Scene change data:
• • • • •

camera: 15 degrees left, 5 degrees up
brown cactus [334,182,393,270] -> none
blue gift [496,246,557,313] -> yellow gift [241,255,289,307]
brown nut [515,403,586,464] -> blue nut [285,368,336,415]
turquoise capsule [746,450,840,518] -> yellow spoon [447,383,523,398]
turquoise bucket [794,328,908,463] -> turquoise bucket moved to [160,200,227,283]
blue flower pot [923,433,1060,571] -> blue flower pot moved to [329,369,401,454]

• • • • •

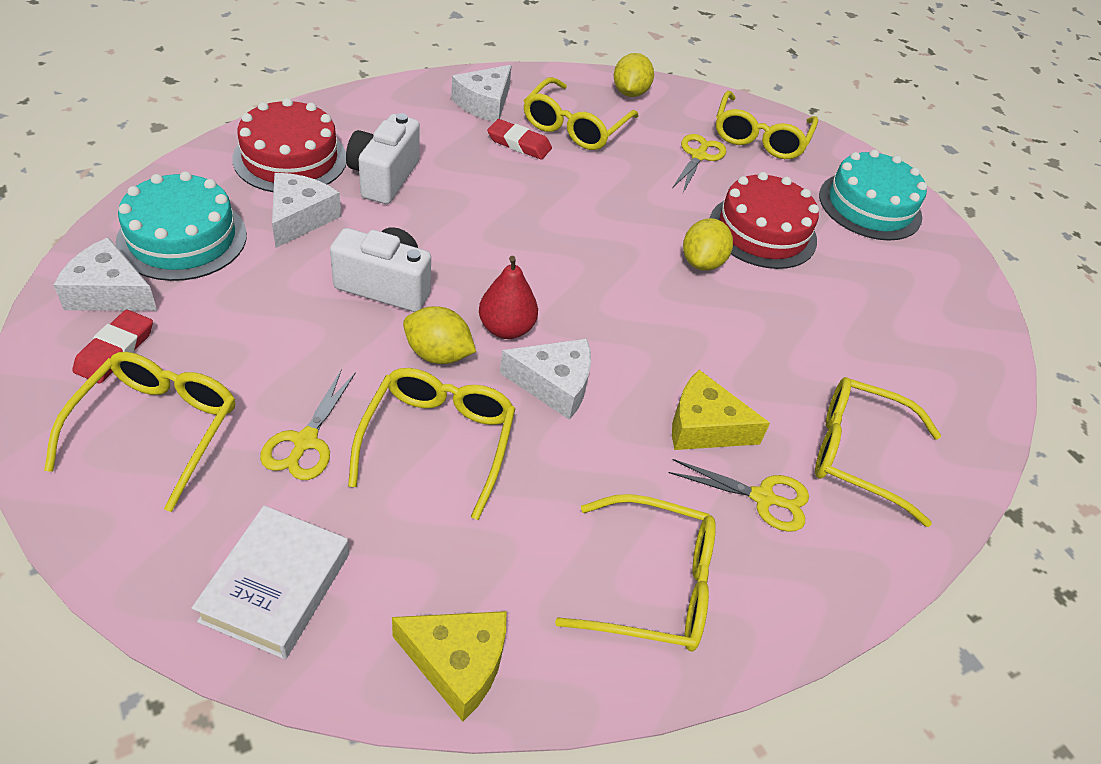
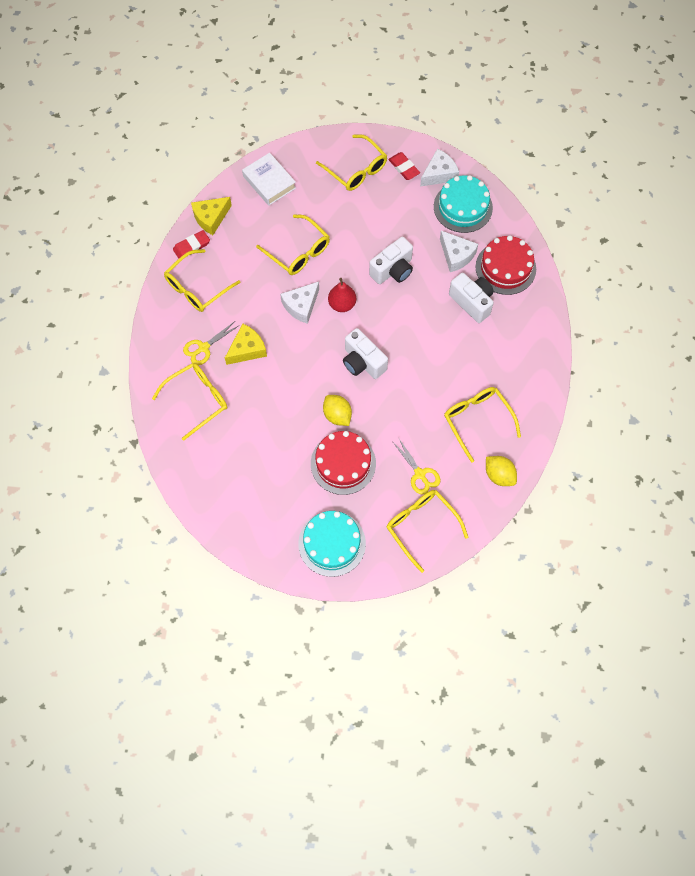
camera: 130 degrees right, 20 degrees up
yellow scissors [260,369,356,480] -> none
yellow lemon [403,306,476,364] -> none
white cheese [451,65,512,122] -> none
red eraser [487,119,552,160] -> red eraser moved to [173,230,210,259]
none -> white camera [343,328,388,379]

• • • • •

Task instructions: Each line of the data that has the string "none" should be returned.

Solution for this problem:
brown cactus [334,182,393,270] -> none
yellow scissors [260,369,356,480] -> none
yellow lemon [403,306,476,364] -> none
white cheese [451,65,512,122] -> none
none -> white camera [343,328,388,379]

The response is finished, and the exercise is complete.